Task requirements →
Could you transcribe the lines below, from the line with "black hexagon: moved 27 px left" up to and including the line with "black circle: moved 7 px right", leaving out the pictures?

[Saved data entries]

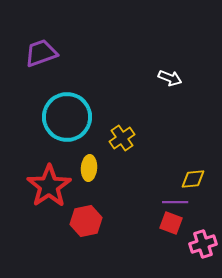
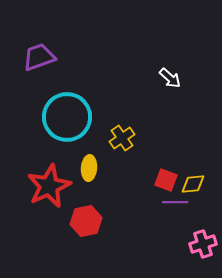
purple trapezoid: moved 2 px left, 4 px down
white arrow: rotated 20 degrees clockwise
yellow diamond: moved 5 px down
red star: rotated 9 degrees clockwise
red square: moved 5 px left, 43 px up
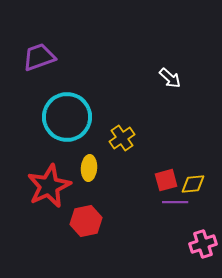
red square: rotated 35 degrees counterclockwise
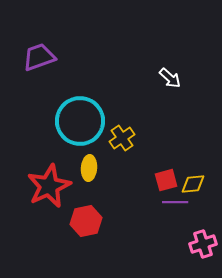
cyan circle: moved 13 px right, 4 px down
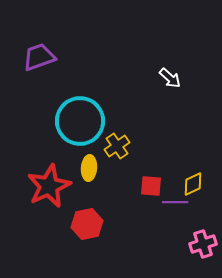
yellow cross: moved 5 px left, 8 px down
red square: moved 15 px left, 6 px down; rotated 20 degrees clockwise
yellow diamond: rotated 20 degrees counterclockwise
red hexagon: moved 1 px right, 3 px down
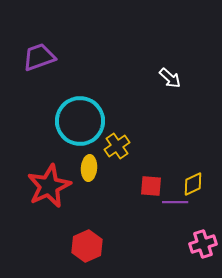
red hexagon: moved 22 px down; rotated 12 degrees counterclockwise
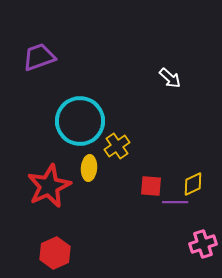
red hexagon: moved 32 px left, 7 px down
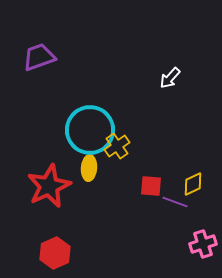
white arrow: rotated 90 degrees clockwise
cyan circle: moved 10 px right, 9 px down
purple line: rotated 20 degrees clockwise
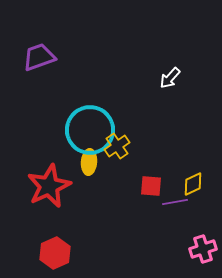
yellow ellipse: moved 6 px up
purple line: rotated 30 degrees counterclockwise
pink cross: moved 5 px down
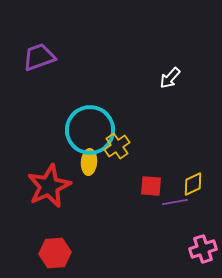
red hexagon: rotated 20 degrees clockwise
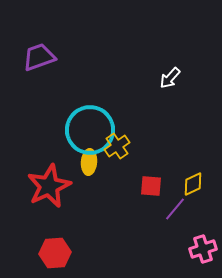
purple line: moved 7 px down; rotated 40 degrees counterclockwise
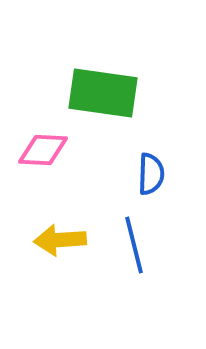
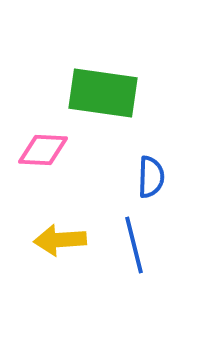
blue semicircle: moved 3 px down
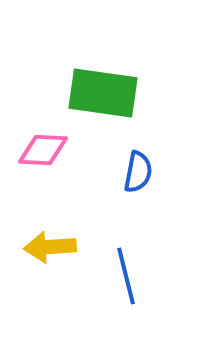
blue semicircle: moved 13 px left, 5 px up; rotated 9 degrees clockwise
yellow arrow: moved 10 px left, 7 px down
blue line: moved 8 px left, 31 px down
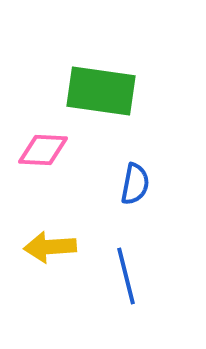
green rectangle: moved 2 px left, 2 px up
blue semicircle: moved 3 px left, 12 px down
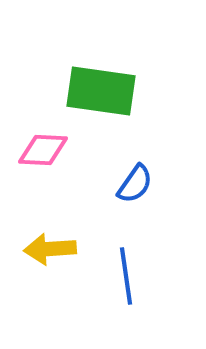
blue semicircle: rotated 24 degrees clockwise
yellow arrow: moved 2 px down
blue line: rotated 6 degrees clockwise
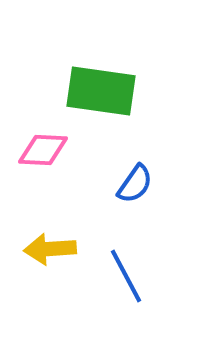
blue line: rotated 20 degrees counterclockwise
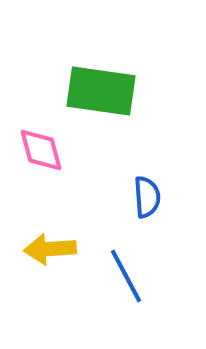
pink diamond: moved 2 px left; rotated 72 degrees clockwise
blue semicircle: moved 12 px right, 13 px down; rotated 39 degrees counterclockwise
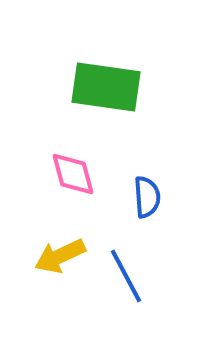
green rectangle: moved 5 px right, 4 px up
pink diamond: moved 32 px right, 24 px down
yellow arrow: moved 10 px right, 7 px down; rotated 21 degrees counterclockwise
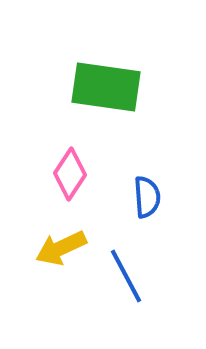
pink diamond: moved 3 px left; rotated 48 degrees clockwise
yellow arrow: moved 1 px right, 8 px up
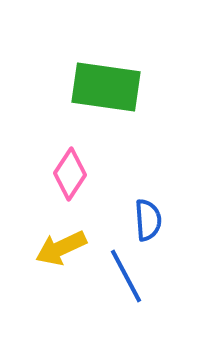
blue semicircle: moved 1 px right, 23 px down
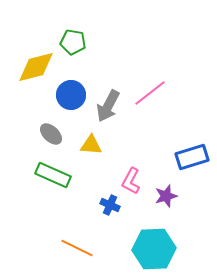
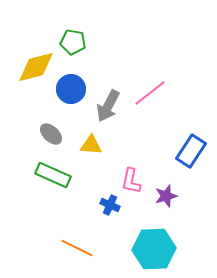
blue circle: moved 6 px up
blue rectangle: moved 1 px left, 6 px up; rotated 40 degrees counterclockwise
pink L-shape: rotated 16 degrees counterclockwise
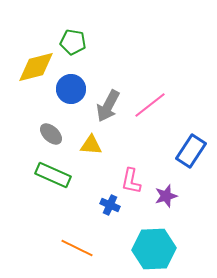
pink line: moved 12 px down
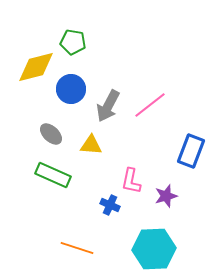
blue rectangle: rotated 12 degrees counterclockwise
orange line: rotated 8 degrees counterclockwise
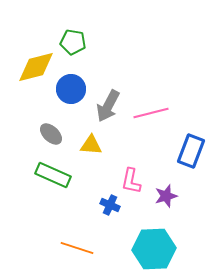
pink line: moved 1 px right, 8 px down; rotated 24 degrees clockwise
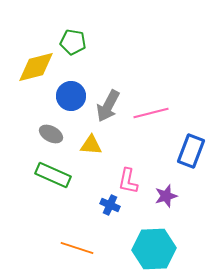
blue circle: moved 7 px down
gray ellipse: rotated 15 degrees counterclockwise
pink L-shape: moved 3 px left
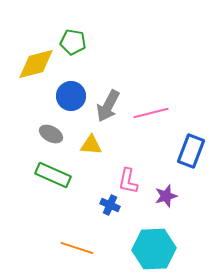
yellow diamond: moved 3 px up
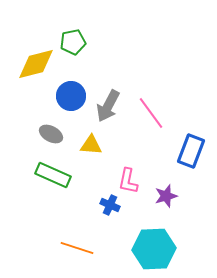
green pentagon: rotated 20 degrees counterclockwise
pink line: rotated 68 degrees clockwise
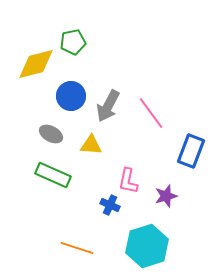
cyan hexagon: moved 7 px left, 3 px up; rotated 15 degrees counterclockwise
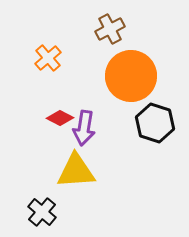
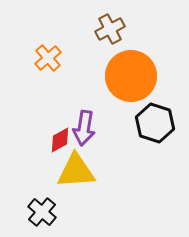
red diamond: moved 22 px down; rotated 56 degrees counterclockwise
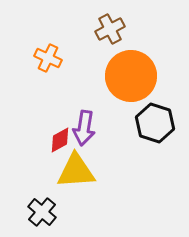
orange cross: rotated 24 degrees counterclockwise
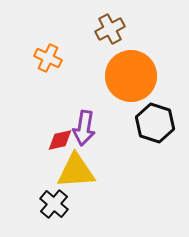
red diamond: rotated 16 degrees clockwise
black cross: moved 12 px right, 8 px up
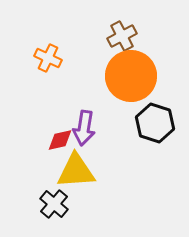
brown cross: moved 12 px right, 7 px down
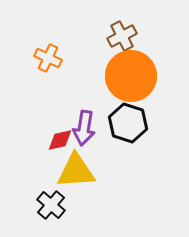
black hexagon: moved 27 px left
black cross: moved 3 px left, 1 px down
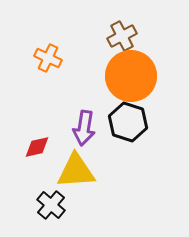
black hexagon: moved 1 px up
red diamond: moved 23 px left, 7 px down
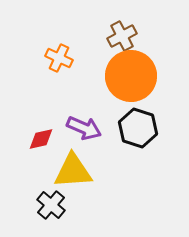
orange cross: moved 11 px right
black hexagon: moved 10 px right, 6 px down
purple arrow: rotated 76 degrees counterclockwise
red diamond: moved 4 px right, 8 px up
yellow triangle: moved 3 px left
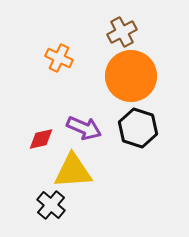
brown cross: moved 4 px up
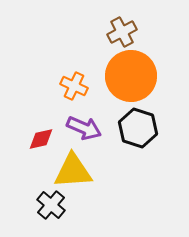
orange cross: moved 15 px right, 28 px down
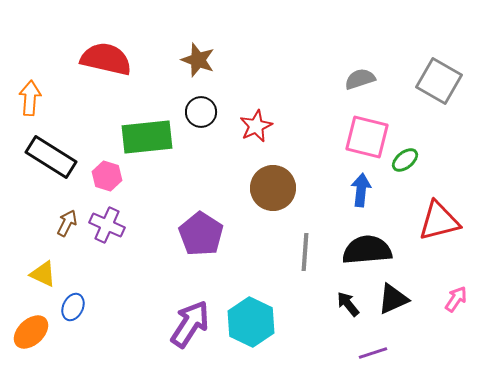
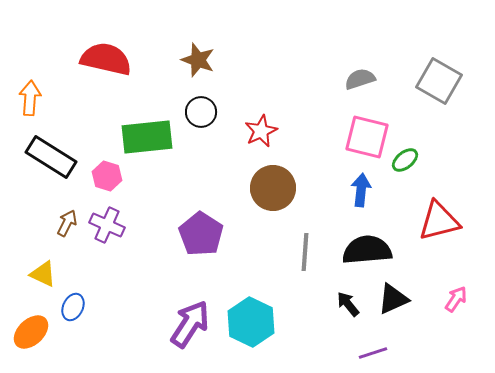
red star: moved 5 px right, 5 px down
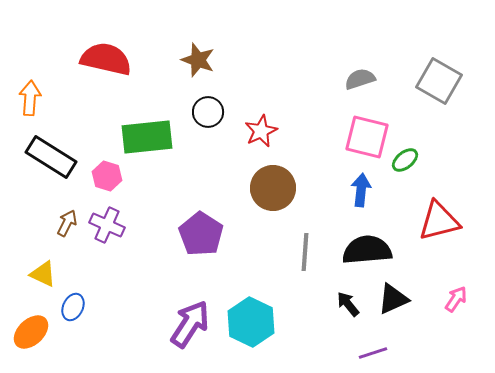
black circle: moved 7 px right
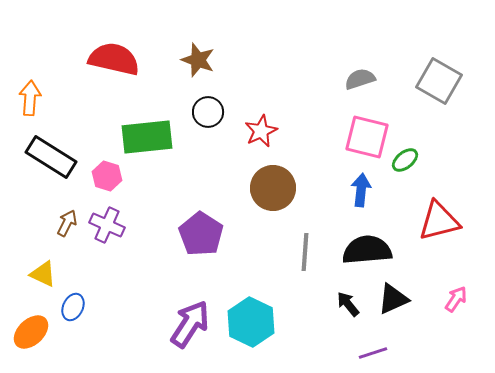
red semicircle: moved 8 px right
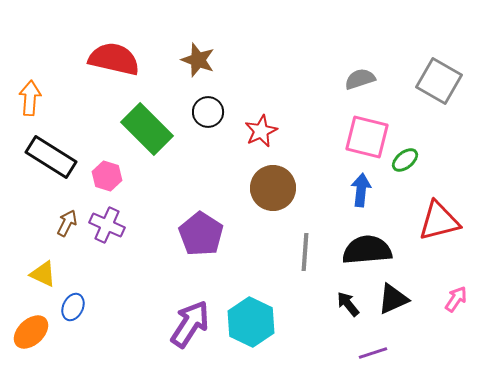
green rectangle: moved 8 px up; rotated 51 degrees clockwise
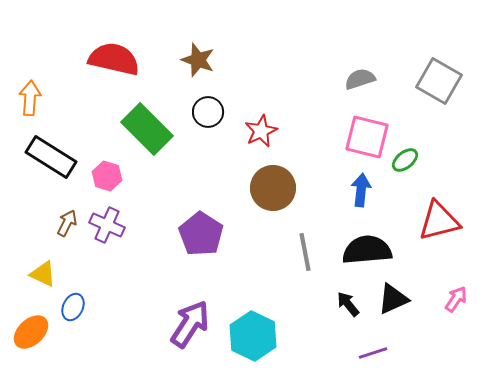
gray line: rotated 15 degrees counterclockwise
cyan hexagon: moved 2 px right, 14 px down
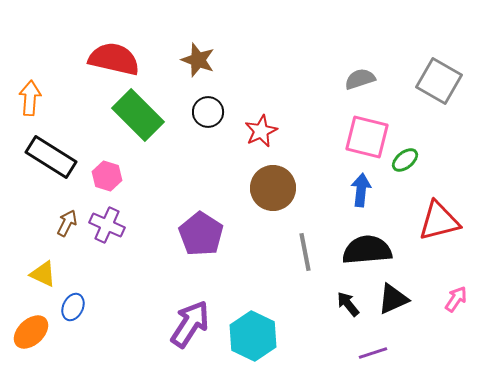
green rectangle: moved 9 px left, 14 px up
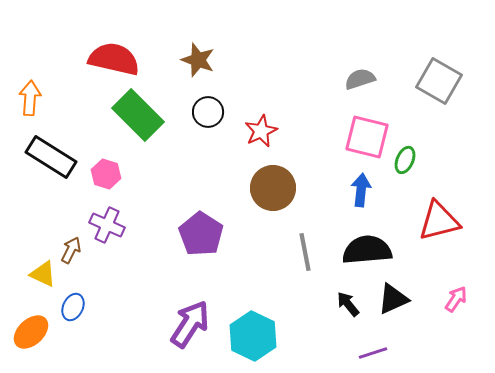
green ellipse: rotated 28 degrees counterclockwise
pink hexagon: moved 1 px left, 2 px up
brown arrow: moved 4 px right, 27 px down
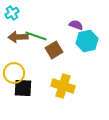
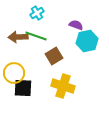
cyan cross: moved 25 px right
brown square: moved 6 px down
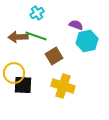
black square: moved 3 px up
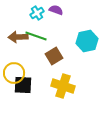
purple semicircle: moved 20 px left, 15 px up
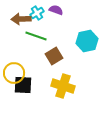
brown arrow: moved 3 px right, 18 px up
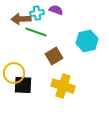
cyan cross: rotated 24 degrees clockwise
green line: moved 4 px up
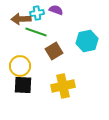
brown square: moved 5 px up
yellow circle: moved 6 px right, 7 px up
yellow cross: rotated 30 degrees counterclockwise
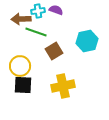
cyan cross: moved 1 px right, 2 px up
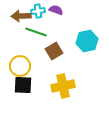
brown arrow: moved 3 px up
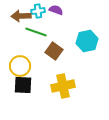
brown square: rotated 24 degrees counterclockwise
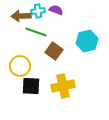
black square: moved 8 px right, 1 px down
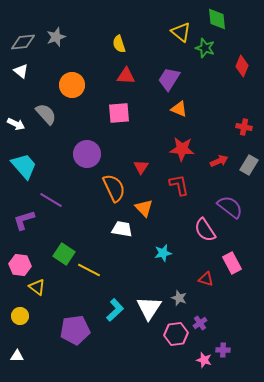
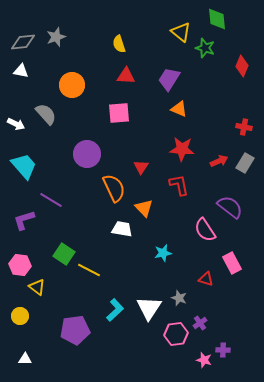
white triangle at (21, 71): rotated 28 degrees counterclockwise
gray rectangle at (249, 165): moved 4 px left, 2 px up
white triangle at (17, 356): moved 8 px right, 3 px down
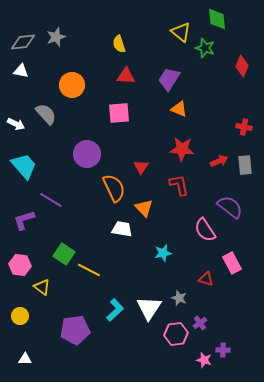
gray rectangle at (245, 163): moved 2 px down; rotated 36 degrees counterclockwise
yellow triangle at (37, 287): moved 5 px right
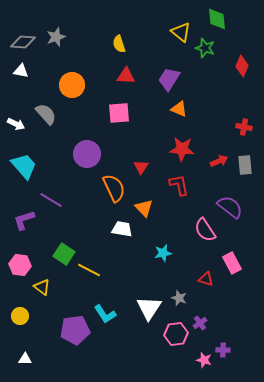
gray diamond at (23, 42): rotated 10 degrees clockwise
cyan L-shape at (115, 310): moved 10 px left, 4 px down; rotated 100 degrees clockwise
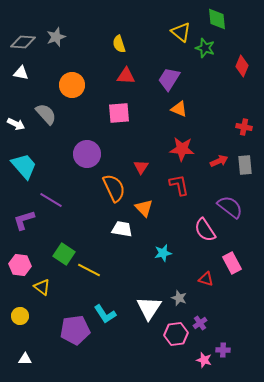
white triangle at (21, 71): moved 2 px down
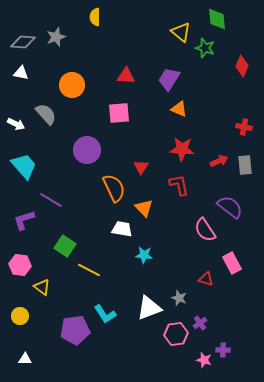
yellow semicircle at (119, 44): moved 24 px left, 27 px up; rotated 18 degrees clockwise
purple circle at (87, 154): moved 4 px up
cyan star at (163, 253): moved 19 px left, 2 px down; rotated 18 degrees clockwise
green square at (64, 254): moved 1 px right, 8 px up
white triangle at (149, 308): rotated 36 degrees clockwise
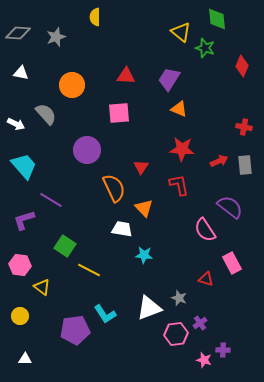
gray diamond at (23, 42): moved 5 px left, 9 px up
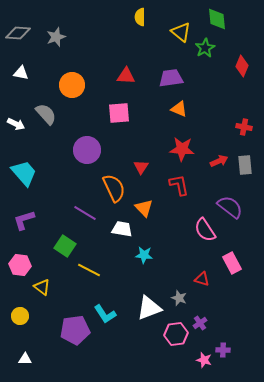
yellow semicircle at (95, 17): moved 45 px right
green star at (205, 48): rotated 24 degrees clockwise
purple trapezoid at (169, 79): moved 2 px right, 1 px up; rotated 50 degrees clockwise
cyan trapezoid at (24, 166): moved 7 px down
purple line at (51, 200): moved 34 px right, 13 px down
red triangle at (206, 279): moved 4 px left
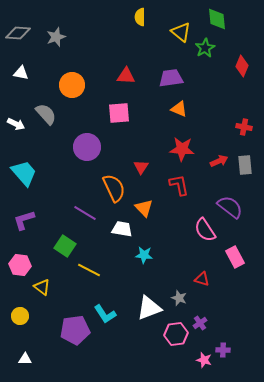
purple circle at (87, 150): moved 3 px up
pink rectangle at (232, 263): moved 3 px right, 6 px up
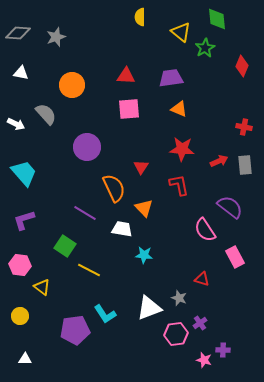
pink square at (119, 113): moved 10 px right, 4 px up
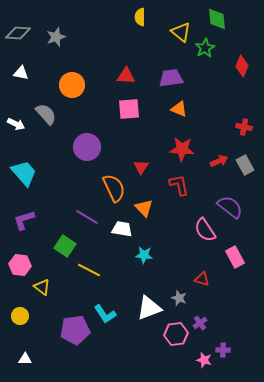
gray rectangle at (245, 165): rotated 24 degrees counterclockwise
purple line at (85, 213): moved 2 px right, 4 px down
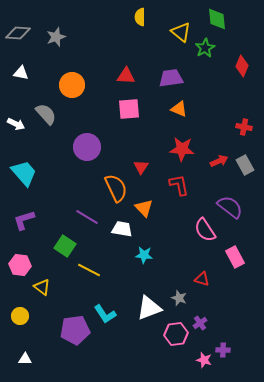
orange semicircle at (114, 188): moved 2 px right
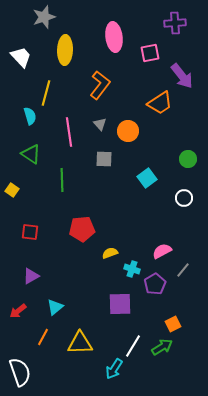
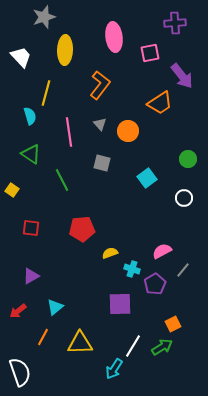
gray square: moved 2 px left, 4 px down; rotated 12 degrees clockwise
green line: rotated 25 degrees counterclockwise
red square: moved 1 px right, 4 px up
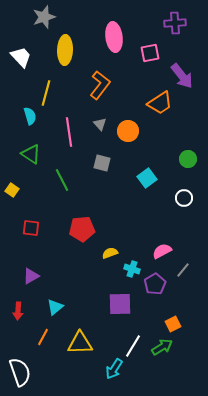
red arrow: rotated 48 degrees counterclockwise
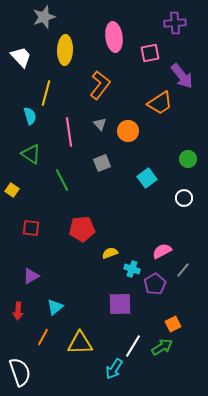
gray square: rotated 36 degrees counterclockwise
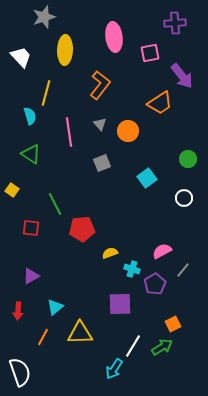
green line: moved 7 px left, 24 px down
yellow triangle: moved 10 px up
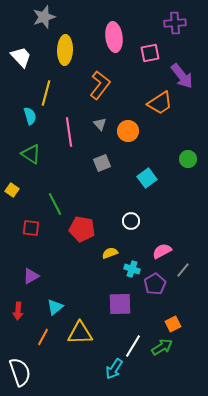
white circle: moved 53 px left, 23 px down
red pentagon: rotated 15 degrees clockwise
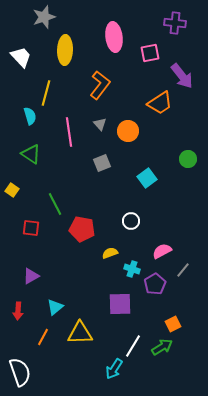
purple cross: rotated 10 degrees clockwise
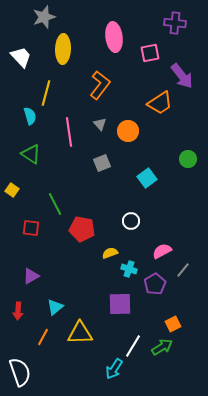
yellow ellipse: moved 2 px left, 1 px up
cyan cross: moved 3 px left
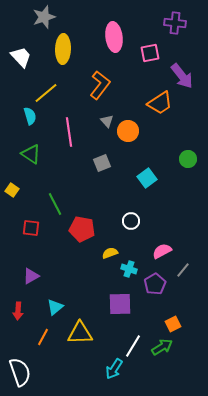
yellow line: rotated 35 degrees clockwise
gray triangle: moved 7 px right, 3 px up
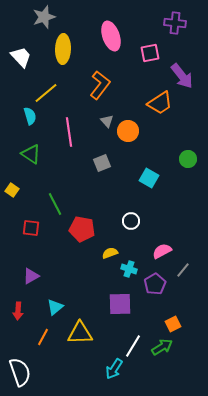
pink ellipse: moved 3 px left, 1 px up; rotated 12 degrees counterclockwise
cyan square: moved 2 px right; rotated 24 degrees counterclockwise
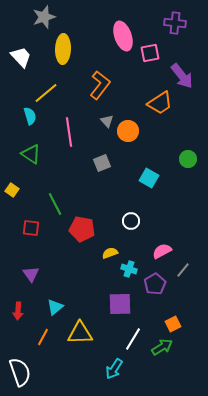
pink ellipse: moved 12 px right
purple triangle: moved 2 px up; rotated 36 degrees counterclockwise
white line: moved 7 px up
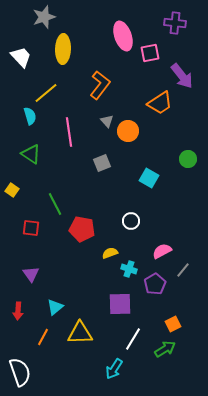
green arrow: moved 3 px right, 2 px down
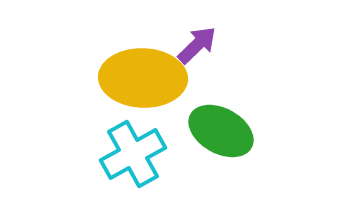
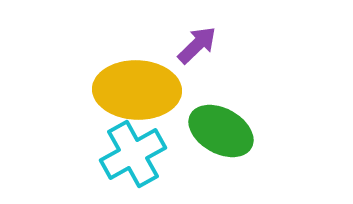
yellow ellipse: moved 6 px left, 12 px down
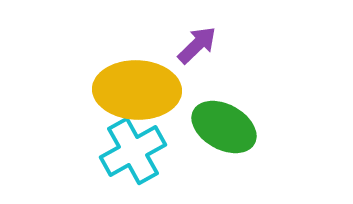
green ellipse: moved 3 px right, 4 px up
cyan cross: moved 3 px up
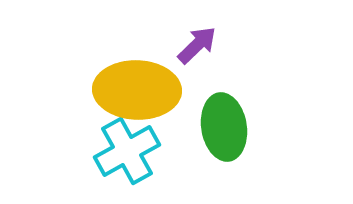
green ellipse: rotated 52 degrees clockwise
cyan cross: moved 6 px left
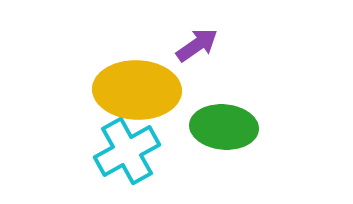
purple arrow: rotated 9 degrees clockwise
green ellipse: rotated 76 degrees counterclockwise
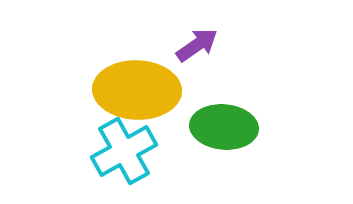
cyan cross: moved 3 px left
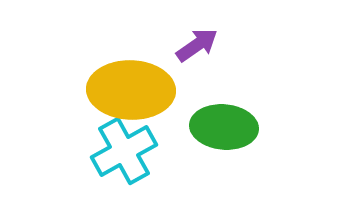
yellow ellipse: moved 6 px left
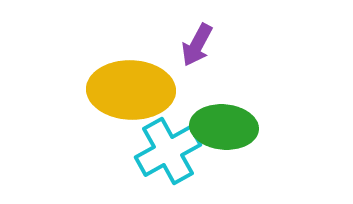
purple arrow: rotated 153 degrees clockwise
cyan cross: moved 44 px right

Finished exercise →
black hexagon: moved 27 px left
black cross: moved 3 px left, 1 px down
black hexagon: moved 1 px up
red diamond: moved 23 px left, 7 px down
orange cross: moved 11 px right
black hexagon: moved 10 px right, 6 px down
purple arrow: rotated 76 degrees counterclockwise
red diamond: moved 4 px right, 8 px up
yellow triangle: moved 3 px left
brown cross: moved 4 px up
orange cross: moved 15 px right, 28 px down
red star: moved 5 px right, 5 px down
black circle: moved 7 px right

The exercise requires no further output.